What to do: Can you output every line of the records below as a numbered list, leaving out any blank lines?

Data items:
_ _ _ _ _

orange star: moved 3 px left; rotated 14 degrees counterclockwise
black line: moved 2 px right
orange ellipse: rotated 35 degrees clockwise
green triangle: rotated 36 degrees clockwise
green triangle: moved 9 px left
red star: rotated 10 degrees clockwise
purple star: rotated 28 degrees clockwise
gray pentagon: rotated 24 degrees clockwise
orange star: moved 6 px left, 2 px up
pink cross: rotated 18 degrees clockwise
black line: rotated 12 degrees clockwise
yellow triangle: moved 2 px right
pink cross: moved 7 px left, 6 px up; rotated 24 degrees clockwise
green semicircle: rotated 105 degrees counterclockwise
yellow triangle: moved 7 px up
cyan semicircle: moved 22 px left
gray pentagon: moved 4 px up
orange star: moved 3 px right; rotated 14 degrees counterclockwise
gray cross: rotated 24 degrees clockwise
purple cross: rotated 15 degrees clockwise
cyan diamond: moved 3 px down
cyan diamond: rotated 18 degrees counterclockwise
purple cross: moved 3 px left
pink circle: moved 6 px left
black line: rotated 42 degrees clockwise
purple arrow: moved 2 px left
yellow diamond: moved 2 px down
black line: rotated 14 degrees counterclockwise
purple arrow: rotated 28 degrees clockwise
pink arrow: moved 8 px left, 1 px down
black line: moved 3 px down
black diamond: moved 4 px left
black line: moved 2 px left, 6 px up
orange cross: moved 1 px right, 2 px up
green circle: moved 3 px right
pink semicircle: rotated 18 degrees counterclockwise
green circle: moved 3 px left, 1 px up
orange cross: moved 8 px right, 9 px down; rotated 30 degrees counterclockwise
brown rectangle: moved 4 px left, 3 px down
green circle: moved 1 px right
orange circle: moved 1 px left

_ _ _ _ _

Result below:
1. orange star: moved 3 px left; rotated 14 degrees counterclockwise
2. black line: moved 2 px right
3. orange ellipse: rotated 35 degrees clockwise
4. green triangle: rotated 36 degrees clockwise
5. green triangle: moved 9 px left
6. red star: rotated 10 degrees clockwise
7. purple star: rotated 28 degrees clockwise
8. gray pentagon: rotated 24 degrees clockwise
9. orange star: moved 6 px left, 2 px up
10. pink cross: rotated 18 degrees clockwise
11. black line: rotated 12 degrees clockwise
12. yellow triangle: moved 2 px right
13. pink cross: moved 7 px left, 6 px up; rotated 24 degrees clockwise
14. green semicircle: rotated 105 degrees counterclockwise
15. yellow triangle: moved 7 px up
16. cyan semicircle: moved 22 px left
17. gray pentagon: moved 4 px up
18. orange star: moved 3 px right; rotated 14 degrees counterclockwise
19. gray cross: rotated 24 degrees clockwise
20. purple cross: rotated 15 degrees clockwise
21. cyan diamond: moved 3 px down
22. cyan diamond: rotated 18 degrees counterclockwise
23. purple cross: moved 3 px left
24. pink circle: moved 6 px left
25. black line: rotated 42 degrees clockwise
26. purple arrow: moved 2 px left
27. yellow diamond: moved 2 px down
28. black line: rotated 14 degrees counterclockwise
29. purple arrow: rotated 28 degrees clockwise
30. pink arrow: moved 8 px left, 1 px down
31. black line: moved 3 px down
32. black diamond: moved 4 px left
33. black line: moved 2 px left, 6 px up
34. orange cross: moved 1 px right, 2 px up
35. green circle: moved 3 px right
36. pink semicircle: rotated 18 degrees counterclockwise
37. green circle: moved 3 px left, 1 px up
38. orange cross: moved 8 px right, 9 px down; rotated 30 degrees counterclockwise
39. brown rectangle: moved 4 px left, 3 px down
40. green circle: moved 1 px right
41. orange circle: moved 1 px left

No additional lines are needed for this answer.